Supplied material:
[Start of Attachment]

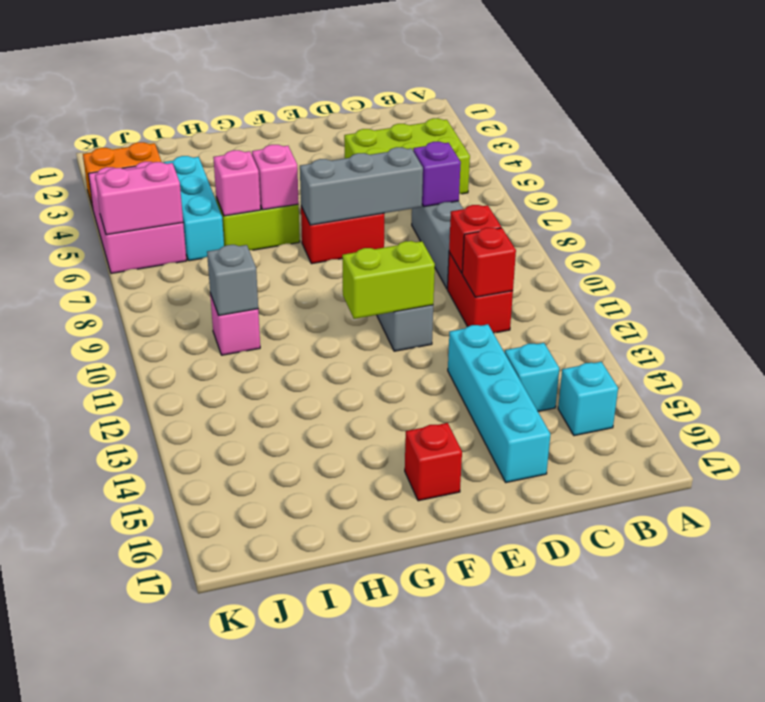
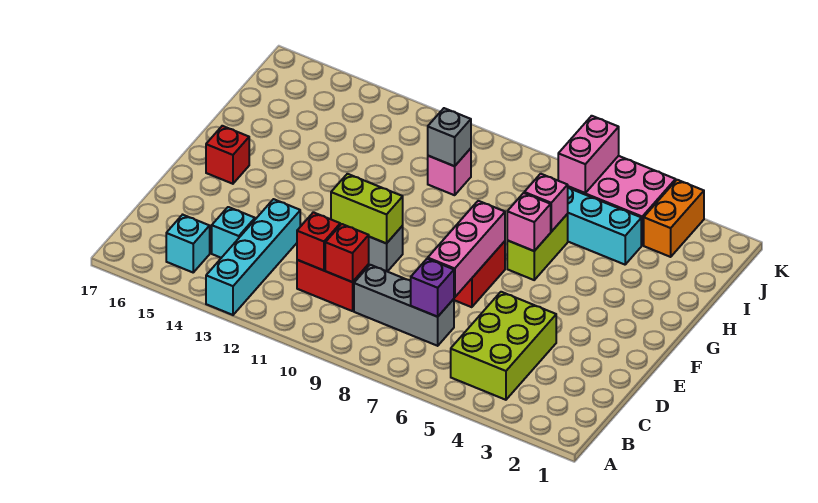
grey brick D7:F7 level 2 -> pink brick D7:F7 level 2
cyan brick D13:D16 level 1 -> cyan brick A13:D13 level 1
lime brick E11:F11 level 2 -> lime brick E10:E11 level 2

[End of Attachment]

Pictures must not appear in the copy, which must otherwise match the listing exactly.

grey brick D7:F7 level 2 -> pink brick D7:F7 level 2
cyan brick D13:D16 level 1 -> cyan brick A13:D13 level 1
lime brick E11:F11 level 2 -> lime brick E10:E11 level 2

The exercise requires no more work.